§ Material for this task:
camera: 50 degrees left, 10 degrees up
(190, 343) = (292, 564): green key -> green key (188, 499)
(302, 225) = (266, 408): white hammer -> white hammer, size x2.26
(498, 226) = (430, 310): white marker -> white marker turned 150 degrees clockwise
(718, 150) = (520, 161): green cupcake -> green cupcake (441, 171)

...

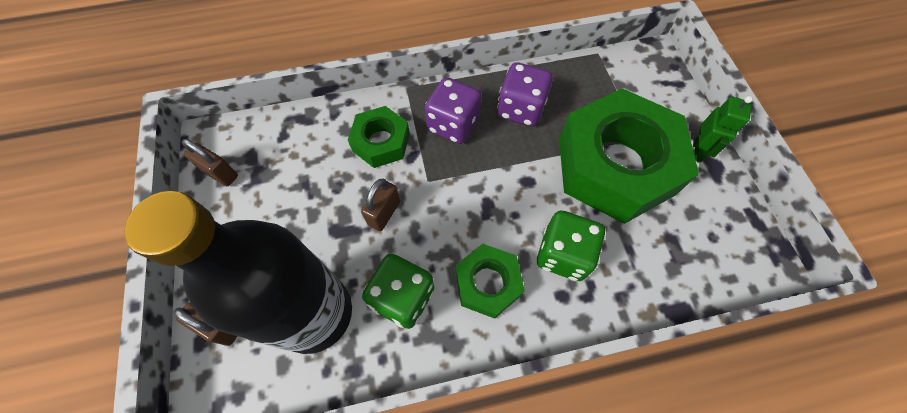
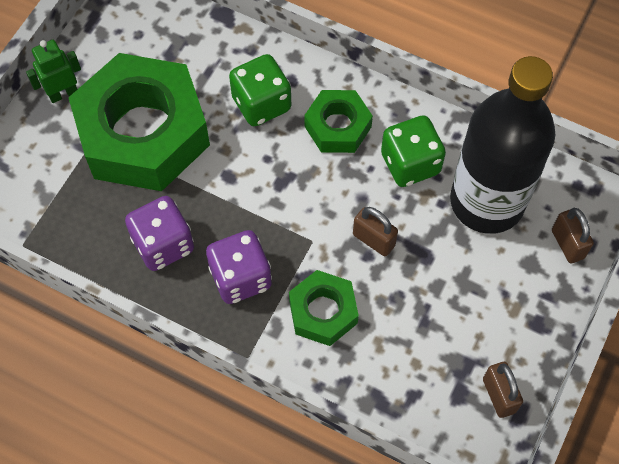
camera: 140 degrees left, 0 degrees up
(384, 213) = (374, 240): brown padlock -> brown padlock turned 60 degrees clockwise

---

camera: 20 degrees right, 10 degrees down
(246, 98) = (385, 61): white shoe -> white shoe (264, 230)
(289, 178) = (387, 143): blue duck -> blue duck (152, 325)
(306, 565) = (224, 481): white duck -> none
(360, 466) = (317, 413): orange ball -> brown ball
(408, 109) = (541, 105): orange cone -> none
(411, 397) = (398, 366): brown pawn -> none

§ Exercise:
Look above for the line holding "camera: 20 degrees right, 10 degrees down", then set down exactly that line and every line after it up to and including the line holding "(411, 397) = (398, 366): brown pawn -> none", with nothing else.

§ Output of the exercise:
camera: 20 degrees right, 10 degrees down
(246, 98) = (385, 61): white shoe -> white shoe (264, 230)
(289, 178) = (387, 143): blue duck -> blue duck (152, 325)
(306, 565) = (224, 481): white duck -> none
(360, 466) = (317, 413): orange ball -> brown ball
(408, 109) = (541, 105): orange cone -> none
(411, 397) = (398, 366): brown pawn -> none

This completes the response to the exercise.